### RECORDS FOR PROCESSING
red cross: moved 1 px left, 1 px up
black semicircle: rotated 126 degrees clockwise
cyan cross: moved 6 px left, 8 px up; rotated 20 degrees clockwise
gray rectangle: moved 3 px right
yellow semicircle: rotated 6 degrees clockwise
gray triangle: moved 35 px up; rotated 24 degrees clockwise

---

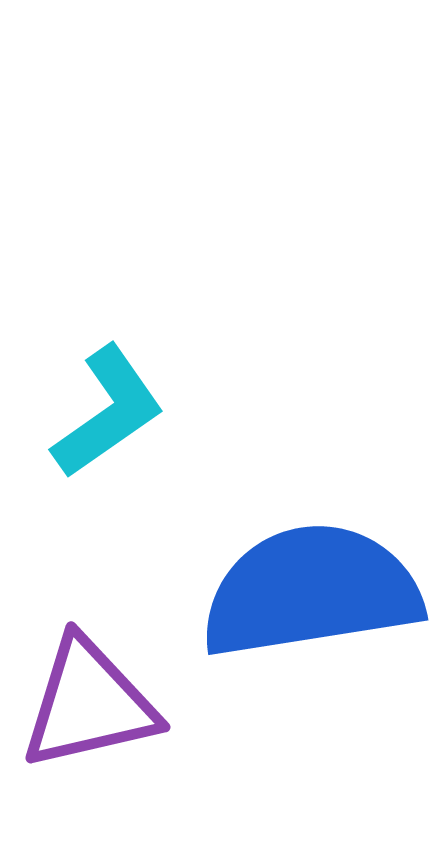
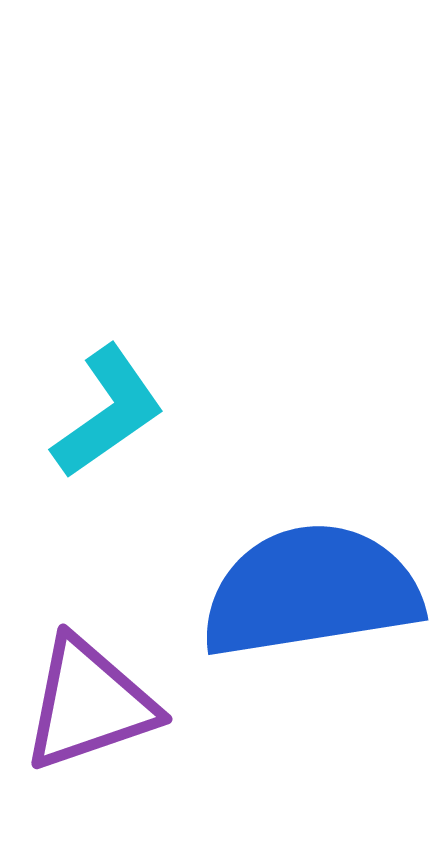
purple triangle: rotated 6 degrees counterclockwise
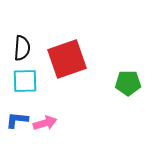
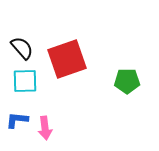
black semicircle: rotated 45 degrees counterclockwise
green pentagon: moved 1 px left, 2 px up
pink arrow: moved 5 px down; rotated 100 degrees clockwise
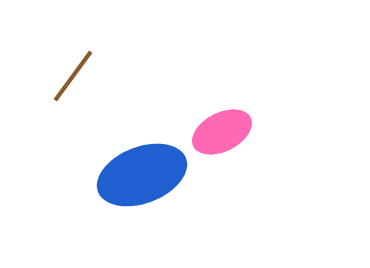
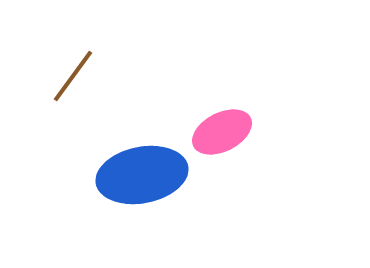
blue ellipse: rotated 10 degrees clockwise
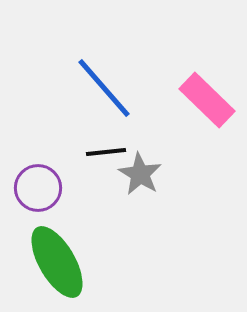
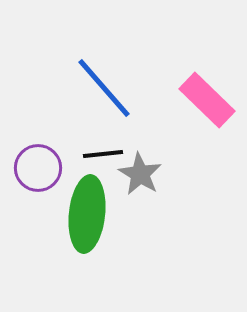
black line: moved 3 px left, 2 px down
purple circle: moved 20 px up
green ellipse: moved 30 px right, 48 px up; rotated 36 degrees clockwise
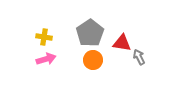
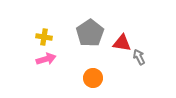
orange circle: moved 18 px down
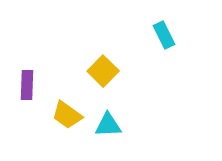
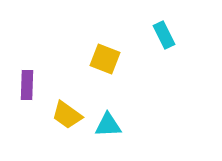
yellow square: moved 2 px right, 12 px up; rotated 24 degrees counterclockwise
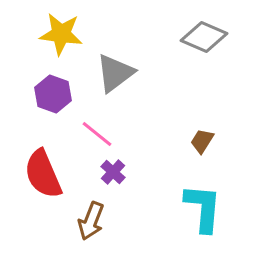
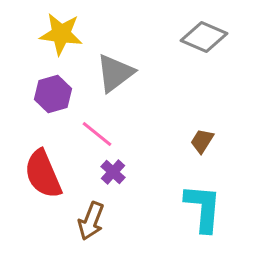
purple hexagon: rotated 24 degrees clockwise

### EXERCISE GOAL
The answer is the lines above from the one with "green ellipse: moved" to the one with "purple hexagon: rotated 24 degrees clockwise", set down exactly, with no pictures.

### RESULT
green ellipse: moved 30 px right, 48 px up; rotated 36 degrees clockwise
orange circle: moved 18 px down
yellow square: moved 2 px right, 12 px up; rotated 24 degrees counterclockwise
purple hexagon: rotated 24 degrees clockwise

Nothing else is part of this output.